Outline records:
--

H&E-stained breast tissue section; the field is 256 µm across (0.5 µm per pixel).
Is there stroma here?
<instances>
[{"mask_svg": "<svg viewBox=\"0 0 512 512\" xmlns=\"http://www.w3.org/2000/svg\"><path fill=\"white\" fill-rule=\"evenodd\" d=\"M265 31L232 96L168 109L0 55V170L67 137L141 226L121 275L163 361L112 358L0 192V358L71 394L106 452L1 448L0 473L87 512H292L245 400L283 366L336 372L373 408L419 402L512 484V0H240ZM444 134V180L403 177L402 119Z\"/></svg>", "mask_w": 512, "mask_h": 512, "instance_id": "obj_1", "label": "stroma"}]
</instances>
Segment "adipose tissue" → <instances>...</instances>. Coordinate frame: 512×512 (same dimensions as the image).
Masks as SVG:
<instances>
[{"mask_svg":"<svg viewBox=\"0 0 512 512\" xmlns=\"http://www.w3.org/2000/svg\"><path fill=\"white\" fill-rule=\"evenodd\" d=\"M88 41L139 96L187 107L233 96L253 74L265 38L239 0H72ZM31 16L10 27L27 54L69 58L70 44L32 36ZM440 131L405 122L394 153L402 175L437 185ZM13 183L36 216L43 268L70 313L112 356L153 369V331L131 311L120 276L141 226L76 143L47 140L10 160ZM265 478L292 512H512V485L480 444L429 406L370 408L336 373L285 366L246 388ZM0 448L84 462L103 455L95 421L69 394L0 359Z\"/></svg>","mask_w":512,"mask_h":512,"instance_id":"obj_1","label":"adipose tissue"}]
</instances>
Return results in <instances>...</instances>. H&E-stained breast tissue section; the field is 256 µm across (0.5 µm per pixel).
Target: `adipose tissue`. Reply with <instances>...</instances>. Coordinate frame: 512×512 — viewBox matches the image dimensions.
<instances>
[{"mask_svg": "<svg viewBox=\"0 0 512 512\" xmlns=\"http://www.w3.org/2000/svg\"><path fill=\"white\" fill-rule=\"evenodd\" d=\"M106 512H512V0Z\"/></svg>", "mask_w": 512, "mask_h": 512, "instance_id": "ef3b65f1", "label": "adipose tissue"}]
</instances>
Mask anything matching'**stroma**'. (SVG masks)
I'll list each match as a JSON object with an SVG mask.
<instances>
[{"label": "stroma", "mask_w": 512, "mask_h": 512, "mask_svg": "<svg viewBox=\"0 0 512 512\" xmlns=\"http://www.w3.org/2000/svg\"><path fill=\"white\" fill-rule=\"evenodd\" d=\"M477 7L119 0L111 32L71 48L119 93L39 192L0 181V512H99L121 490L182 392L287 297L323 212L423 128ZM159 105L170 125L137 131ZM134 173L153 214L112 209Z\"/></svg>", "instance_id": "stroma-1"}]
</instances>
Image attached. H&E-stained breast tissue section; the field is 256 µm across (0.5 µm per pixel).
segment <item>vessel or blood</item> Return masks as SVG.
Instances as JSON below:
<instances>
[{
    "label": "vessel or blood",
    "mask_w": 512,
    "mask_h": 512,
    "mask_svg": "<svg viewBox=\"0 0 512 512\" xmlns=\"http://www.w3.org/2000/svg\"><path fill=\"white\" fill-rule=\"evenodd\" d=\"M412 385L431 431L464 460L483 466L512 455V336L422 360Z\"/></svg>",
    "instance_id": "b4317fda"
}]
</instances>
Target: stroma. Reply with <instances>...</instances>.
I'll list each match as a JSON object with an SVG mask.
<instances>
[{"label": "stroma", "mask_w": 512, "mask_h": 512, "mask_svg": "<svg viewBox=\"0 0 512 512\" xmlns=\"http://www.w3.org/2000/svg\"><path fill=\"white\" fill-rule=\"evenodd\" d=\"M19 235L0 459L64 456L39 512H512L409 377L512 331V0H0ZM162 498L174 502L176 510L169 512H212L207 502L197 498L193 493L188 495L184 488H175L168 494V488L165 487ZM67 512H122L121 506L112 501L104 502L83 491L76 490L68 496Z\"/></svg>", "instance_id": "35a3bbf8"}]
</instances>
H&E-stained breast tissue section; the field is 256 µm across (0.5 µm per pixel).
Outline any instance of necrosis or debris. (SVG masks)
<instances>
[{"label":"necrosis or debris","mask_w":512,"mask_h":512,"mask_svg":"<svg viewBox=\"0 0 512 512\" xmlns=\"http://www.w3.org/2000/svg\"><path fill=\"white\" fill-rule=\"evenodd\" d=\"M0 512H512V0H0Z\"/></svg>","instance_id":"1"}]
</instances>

--

Job: Exactly as shown above, return every record.

Exercise response:
H&E-stained breast tissue section; the field is 256 µm across (0.5 µm per pixel).
Is there stroma here?
<instances>
[{"mask_svg": "<svg viewBox=\"0 0 512 512\" xmlns=\"http://www.w3.org/2000/svg\"><path fill=\"white\" fill-rule=\"evenodd\" d=\"M265 31L232 96L168 109L0 55V170L67 137L141 226L121 275L163 361L112 358L0 192V358L71 394L106 452L1 448L0 473L87 512H292L245 400L283 366L336 372L373 408L419 402L512 484V0H240ZM444 134V180L403 177L402 119Z\"/></svg>", "mask_w": 512, "mask_h": 512, "instance_id": "obj_1", "label": "stroma"}]
</instances>
Segment "adipose tissue" → <instances>...</instances>. Coordinate frame: 512×512 (same dimensions as the image).
Masks as SVG:
<instances>
[{"mask_svg":"<svg viewBox=\"0 0 512 512\" xmlns=\"http://www.w3.org/2000/svg\"><path fill=\"white\" fill-rule=\"evenodd\" d=\"M88 41L139 96L187 107L233 96L253 74L265 38L239 0H72ZM31 16L10 27L27 54L69 58L70 44L32 36ZM440 131L405 122L394 153L402 175L437 185ZM13 183L36 216L43 268L70 313L112 356L153 369V331L131 311L120 276L141 226L76 143L47 140L10 160ZM265 478L292 512H512V485L480 444L429 406L370 408L336 373L285 366L246 388ZM0 448L84 462L103 455L95 421L69 394L0 359Z\"/></svg>","mask_w":512,"mask_h":512,"instance_id":"obj_1","label":"adipose tissue"}]
</instances>
Return results in <instances>...</instances>. H&E-stained breast tissue section; the field is 256 µm across (0.5 µm per pixel).
Target: `adipose tissue`. Reply with <instances>...</instances>. Coordinate frame: 512×512 — viewBox matches the image dimensions.
<instances>
[{"mask_svg": "<svg viewBox=\"0 0 512 512\" xmlns=\"http://www.w3.org/2000/svg\"><path fill=\"white\" fill-rule=\"evenodd\" d=\"M106 512H512V0Z\"/></svg>", "mask_w": 512, "mask_h": 512, "instance_id": "ef3b65f1", "label": "adipose tissue"}]
</instances>
Mask anything matching'**stroma**'. (SVG masks)
I'll list each match as a JSON object with an SVG mask.
<instances>
[{"label": "stroma", "mask_w": 512, "mask_h": 512, "mask_svg": "<svg viewBox=\"0 0 512 512\" xmlns=\"http://www.w3.org/2000/svg\"><path fill=\"white\" fill-rule=\"evenodd\" d=\"M477 7L119 0L111 32L71 48L119 93L39 192L0 181V512H99L121 490L182 392L287 297L323 212L423 128ZM159 105L170 125L137 131ZM134 173L153 214L112 209Z\"/></svg>", "instance_id": "stroma-1"}]
</instances>
Image attached. H&E-stained breast tissue section; the field is 256 µm across (0.5 µm per pixel).
segment <item>vessel or blood</item> Return masks as SVG.
Instances as JSON below:
<instances>
[{
    "label": "vessel or blood",
    "mask_w": 512,
    "mask_h": 512,
    "mask_svg": "<svg viewBox=\"0 0 512 512\" xmlns=\"http://www.w3.org/2000/svg\"><path fill=\"white\" fill-rule=\"evenodd\" d=\"M412 385L431 431L464 460L483 466L512 455V336L422 360Z\"/></svg>",
    "instance_id": "b4317fda"
}]
</instances>
Target: stroma. Reply with <instances>...</instances>.
I'll list each match as a JSON object with an SVG mask.
<instances>
[{"label": "stroma", "mask_w": 512, "mask_h": 512, "mask_svg": "<svg viewBox=\"0 0 512 512\" xmlns=\"http://www.w3.org/2000/svg\"><path fill=\"white\" fill-rule=\"evenodd\" d=\"M19 235L0 459L64 456L39 512H512L409 377L512 331V0H0ZM162 498L174 502L176 510L169 512H212L207 502L197 498L193 493L188 495L184 488H175L168 494V488L165 487ZM67 512H122L121 506L112 501L104 502L83 491L76 490L68 496Z\"/></svg>", "instance_id": "35a3bbf8"}]
</instances>
H&E-stained breast tissue section; the field is 256 µm across (0.5 µm per pixel).
Outline any instance of necrosis or debris. (SVG masks)
<instances>
[{"label":"necrosis or debris","mask_w":512,"mask_h":512,"mask_svg":"<svg viewBox=\"0 0 512 512\" xmlns=\"http://www.w3.org/2000/svg\"><path fill=\"white\" fill-rule=\"evenodd\" d=\"M0 512H512V0H0Z\"/></svg>","instance_id":"1"}]
</instances>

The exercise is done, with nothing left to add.